▶ _EXERCISE DESCRIPTION_
Take every line in the entries that includes the word "none" and copy it.

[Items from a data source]
┌────────

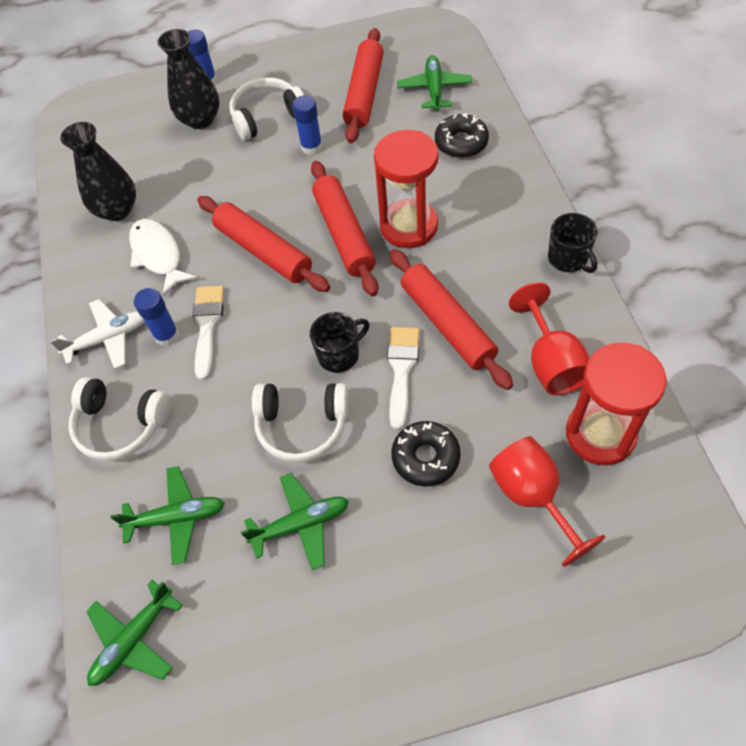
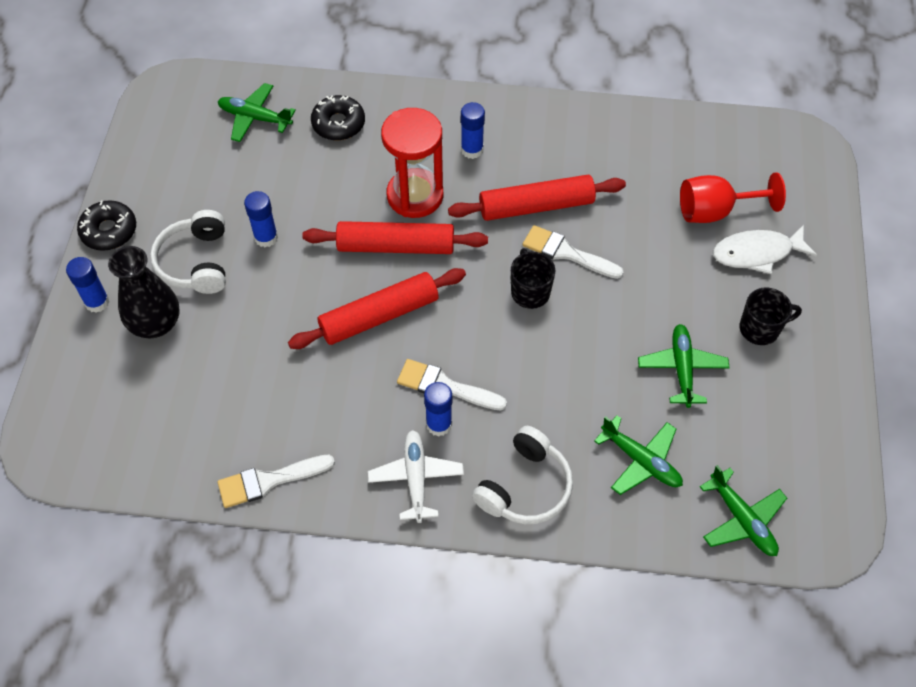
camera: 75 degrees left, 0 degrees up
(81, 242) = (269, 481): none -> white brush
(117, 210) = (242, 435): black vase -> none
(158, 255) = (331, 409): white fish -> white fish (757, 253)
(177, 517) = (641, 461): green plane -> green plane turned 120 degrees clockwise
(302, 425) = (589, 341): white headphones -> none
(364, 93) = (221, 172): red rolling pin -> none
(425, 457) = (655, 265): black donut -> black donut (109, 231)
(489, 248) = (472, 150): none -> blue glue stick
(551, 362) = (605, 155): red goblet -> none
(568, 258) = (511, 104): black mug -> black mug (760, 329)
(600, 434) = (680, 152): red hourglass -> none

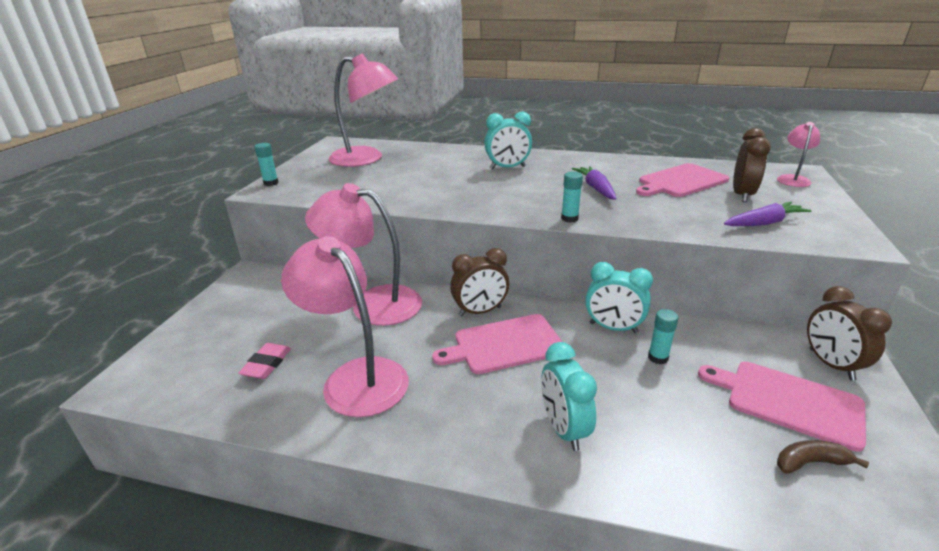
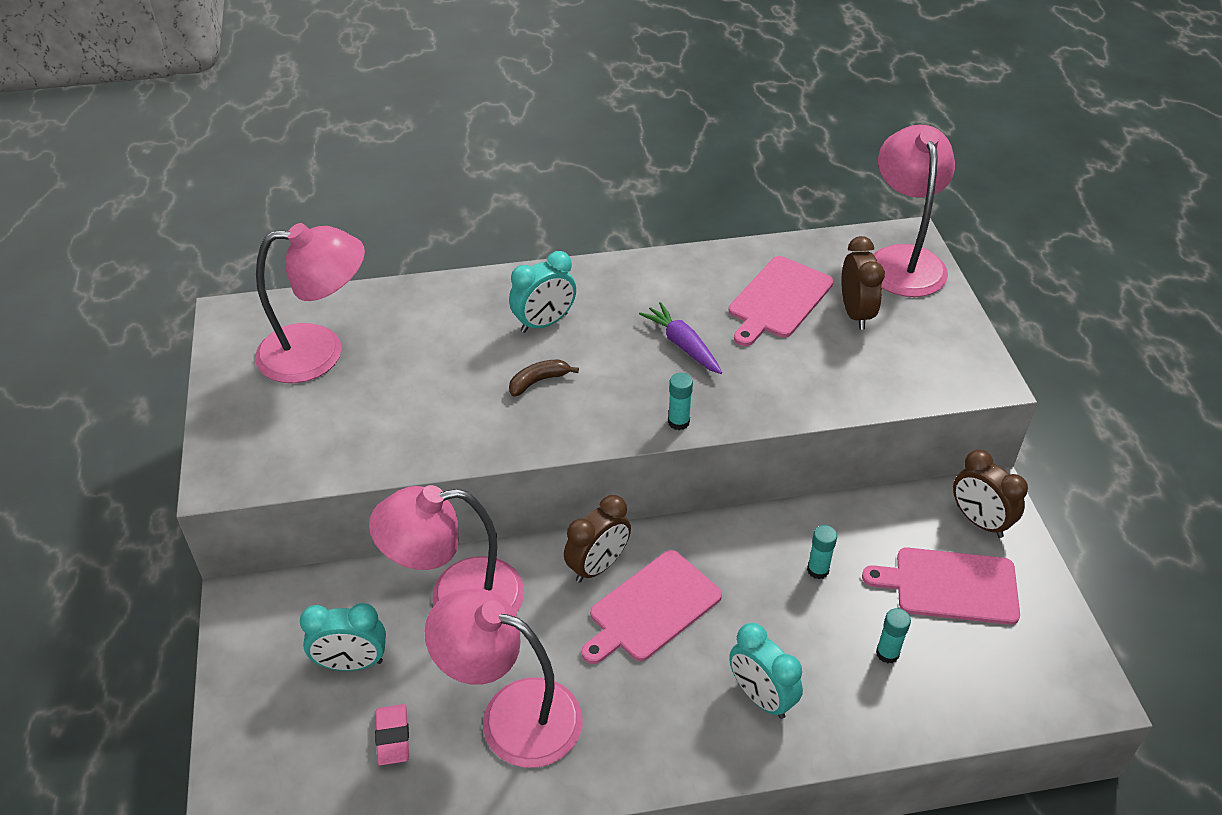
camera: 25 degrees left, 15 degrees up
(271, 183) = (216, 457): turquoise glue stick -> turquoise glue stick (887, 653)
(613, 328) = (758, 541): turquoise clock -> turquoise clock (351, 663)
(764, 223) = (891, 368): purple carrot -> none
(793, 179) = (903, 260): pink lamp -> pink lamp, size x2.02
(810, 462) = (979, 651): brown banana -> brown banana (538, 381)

└────────

▶ _EXPECTED ANSWER_
(81, 242) = (269, 481): none -> white brush
(117, 210) = (242, 435): black vase -> none
(302, 425) = (589, 341): white headphones -> none
(364, 93) = (221, 172): red rolling pin -> none
(489, 248) = (472, 150): none -> blue glue stick
(551, 362) = (605, 155): red goblet -> none
(600, 434) = (680, 152): red hourglass -> none
(764, 223) = (891, 368): purple carrot -> none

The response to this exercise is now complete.